Select each line in the items that contains the string "acciaccatura" and copy it.

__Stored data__
···

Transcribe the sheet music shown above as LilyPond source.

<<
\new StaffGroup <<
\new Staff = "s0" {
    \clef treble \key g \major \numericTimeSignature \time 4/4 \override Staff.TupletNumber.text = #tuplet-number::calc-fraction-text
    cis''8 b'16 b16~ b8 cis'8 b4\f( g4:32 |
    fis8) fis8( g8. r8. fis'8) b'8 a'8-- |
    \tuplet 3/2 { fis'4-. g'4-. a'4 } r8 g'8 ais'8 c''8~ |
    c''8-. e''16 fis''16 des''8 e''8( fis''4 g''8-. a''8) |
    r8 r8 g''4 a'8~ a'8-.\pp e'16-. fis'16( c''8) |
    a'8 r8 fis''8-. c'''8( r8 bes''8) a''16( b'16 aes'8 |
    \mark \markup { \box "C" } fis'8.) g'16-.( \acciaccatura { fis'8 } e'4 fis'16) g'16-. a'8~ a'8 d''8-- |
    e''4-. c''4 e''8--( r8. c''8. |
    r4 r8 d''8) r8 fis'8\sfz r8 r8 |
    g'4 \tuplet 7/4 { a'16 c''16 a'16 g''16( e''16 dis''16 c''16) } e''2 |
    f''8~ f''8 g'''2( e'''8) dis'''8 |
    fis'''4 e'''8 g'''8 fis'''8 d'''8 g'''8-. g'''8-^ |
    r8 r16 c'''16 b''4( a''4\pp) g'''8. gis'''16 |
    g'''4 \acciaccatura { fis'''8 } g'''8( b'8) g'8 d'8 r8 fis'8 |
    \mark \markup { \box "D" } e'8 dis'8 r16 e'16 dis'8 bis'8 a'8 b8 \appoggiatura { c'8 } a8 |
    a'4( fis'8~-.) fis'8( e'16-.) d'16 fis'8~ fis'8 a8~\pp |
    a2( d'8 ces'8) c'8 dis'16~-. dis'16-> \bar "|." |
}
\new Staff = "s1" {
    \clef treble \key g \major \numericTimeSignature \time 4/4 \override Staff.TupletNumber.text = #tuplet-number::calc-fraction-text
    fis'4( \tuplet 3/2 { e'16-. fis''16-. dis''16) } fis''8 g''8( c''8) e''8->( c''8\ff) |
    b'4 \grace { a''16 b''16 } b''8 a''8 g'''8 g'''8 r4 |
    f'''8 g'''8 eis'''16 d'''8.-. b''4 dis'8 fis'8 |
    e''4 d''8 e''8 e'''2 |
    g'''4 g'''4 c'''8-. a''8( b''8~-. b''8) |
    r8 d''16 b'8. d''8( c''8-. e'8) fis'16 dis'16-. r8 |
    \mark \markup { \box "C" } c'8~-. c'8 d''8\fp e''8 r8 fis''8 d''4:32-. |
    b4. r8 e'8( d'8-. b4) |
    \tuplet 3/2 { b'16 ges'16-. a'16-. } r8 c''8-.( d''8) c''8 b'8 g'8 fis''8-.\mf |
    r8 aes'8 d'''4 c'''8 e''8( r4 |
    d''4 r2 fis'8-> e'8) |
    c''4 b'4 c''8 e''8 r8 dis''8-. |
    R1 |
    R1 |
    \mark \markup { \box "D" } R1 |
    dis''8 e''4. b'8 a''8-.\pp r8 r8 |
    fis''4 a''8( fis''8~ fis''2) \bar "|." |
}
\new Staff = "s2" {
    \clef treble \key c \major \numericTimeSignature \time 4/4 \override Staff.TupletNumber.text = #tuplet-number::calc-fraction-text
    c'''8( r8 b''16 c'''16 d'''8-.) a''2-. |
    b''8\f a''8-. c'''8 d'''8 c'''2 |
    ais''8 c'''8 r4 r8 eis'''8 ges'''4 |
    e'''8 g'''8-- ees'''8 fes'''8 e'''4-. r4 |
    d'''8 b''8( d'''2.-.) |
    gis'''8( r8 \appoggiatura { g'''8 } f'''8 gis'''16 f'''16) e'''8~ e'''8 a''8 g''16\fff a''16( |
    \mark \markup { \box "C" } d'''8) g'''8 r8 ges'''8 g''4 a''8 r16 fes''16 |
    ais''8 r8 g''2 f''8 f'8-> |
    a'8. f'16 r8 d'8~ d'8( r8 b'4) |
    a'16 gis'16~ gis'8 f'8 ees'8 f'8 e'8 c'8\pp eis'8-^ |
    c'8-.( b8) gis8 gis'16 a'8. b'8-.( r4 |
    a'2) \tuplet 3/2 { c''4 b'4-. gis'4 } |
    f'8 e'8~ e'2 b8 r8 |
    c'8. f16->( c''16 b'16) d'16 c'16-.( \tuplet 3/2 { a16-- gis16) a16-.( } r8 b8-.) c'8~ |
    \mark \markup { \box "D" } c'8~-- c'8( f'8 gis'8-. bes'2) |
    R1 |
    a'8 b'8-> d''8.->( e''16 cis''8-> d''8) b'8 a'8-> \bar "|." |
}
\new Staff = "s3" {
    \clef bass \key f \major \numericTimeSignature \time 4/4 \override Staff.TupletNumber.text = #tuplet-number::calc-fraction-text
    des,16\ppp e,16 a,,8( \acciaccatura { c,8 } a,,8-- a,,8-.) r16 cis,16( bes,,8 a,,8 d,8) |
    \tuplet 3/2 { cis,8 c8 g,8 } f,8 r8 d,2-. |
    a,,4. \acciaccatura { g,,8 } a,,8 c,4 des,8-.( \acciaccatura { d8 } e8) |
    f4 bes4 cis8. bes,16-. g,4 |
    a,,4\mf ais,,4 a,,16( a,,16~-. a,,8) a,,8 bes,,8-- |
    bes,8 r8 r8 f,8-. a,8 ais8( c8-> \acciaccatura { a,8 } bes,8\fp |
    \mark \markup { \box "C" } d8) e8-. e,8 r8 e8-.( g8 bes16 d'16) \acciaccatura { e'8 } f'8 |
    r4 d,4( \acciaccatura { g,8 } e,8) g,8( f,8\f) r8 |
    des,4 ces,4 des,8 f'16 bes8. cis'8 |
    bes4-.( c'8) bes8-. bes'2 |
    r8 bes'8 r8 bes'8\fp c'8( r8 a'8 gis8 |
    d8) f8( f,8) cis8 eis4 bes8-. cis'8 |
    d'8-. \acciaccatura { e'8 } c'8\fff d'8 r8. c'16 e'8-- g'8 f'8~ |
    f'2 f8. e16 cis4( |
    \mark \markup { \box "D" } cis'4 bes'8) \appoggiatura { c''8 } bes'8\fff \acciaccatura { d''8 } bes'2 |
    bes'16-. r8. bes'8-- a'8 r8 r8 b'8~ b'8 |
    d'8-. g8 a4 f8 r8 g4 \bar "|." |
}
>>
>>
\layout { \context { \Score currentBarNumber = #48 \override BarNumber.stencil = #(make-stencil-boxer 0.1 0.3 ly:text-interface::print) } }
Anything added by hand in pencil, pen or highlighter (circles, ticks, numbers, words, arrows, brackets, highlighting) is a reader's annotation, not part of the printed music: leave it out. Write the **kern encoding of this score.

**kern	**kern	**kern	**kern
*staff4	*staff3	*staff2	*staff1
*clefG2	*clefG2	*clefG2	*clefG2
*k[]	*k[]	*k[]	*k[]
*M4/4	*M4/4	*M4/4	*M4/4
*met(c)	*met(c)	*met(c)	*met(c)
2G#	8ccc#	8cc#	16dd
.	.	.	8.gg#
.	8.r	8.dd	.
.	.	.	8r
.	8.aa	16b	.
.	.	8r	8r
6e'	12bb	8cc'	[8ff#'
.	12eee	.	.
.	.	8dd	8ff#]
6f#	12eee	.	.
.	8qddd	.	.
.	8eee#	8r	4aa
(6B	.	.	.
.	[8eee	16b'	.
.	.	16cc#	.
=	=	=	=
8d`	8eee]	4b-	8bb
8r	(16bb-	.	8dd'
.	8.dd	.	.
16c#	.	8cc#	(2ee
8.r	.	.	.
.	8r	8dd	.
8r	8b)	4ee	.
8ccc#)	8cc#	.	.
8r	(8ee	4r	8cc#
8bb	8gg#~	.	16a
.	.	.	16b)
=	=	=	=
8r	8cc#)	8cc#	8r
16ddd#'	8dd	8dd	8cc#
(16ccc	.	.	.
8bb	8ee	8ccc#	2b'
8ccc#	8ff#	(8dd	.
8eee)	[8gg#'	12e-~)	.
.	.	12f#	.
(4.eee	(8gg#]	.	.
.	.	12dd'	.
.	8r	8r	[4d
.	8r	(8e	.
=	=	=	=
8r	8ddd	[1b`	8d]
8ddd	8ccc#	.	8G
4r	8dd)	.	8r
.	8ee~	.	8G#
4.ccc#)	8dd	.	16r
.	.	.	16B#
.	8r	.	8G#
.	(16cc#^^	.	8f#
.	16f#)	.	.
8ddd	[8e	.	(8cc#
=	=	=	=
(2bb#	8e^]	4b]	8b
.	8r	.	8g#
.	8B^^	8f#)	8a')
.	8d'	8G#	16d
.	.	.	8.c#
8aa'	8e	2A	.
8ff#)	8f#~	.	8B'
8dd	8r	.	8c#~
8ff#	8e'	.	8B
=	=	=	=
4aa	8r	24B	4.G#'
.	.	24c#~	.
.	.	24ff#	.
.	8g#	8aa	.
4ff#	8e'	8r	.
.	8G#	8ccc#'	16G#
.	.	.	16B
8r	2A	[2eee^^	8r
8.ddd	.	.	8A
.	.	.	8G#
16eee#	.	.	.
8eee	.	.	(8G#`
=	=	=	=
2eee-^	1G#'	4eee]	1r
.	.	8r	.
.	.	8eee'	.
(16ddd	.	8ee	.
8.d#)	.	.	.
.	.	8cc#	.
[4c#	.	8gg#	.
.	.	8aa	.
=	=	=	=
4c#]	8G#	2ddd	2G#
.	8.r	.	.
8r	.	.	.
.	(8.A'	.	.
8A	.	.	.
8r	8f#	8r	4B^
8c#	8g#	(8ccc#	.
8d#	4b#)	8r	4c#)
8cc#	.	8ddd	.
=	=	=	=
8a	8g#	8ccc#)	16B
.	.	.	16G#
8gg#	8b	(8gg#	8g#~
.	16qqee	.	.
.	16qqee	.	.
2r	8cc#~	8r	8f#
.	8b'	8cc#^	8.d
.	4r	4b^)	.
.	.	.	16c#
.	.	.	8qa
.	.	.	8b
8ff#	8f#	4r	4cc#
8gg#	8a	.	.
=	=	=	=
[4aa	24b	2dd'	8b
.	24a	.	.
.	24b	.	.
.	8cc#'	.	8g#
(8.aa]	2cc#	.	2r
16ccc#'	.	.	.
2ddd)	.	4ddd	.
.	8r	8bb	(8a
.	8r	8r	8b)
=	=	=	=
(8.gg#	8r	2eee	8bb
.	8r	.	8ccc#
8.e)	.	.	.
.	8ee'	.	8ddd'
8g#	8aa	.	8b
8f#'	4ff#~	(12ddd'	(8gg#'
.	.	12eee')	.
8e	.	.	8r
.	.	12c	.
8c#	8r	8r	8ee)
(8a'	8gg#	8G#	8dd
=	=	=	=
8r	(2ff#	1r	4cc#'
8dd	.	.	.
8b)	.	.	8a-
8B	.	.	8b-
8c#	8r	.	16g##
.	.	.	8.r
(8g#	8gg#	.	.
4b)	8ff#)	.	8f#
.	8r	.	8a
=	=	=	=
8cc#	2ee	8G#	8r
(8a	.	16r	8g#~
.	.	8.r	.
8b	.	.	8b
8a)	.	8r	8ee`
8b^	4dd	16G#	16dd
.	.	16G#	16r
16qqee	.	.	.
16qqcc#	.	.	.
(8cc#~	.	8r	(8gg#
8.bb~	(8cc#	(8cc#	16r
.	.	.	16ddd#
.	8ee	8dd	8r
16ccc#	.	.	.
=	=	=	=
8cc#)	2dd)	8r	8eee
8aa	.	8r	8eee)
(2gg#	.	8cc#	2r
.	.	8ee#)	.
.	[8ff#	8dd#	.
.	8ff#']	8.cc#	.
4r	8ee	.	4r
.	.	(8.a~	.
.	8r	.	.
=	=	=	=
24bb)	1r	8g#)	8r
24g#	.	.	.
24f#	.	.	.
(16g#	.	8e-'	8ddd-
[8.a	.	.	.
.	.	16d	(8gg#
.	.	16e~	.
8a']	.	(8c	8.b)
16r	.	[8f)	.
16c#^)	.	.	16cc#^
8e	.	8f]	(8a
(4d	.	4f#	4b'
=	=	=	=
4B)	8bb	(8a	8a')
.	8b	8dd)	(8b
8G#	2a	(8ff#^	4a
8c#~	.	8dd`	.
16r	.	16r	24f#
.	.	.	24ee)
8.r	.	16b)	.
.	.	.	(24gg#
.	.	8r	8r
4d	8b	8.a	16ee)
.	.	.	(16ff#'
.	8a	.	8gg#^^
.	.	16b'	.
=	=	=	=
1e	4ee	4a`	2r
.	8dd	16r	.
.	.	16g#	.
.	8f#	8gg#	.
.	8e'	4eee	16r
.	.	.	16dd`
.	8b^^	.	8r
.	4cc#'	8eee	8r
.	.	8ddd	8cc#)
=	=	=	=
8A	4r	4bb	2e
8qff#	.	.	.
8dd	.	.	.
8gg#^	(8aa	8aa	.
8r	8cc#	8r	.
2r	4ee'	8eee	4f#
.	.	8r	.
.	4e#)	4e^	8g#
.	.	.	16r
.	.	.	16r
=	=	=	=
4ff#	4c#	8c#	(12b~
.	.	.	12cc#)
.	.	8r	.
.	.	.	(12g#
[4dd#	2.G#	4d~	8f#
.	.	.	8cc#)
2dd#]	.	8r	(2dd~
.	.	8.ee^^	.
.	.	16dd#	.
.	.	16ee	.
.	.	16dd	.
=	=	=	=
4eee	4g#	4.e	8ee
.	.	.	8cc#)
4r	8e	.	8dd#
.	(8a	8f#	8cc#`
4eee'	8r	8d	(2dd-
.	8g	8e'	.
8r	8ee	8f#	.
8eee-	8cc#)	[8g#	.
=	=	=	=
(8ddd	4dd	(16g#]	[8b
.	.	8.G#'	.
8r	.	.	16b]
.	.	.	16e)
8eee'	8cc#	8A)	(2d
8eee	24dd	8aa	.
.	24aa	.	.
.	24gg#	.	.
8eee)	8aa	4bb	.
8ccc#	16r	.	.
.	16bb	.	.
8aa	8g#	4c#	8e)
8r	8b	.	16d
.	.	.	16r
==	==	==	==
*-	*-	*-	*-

···

__Completed exercise__
    \mark \markup { \box "C" } fis'8.) g'16-.( \acciaccatura { fis'8 } e'4 fis'16) g'16-. a'8~ a'8 d''8-- |
    g'''4 \acciaccatura { fis'''8 } g'''8( b'8) g'8 d'8 r8 fis'8 |
    des,16\ppp e,16 a,,8( \acciaccatura { c,8 } a,,8-- a,,8-.) r16 cis,16( bes,,8 a,,8 d,8) |
    a,,4. \acciaccatura { g,,8 } a,,8 c,4 des,8-.( \acciaccatura { d8 } e8) |
    bes,8 r8 r8 f,8-. a,8 ais8( c8-> \acciaccatura { a,8 } bes,8\fp |
    \mark \markup { \box "C" } d8) e8-. e,8 r8 e8-.( g8 bes16 d'16) \acciaccatura { e'8 } f'8 |
    r4 d,4( \acciaccatura { g,8 } e,8) g,8( f,8\f) r8 |
    d'8-. \acciaccatura { e'8 } c'8\fff d'8 r8. c'16 e'8-- g'8 f'8~ |
    \mark \markup { \box "D" } cis'4 bes'8) \appoggiatura { c''8 } bes'8\fff \acciaccatura { d''8 } bes'2 |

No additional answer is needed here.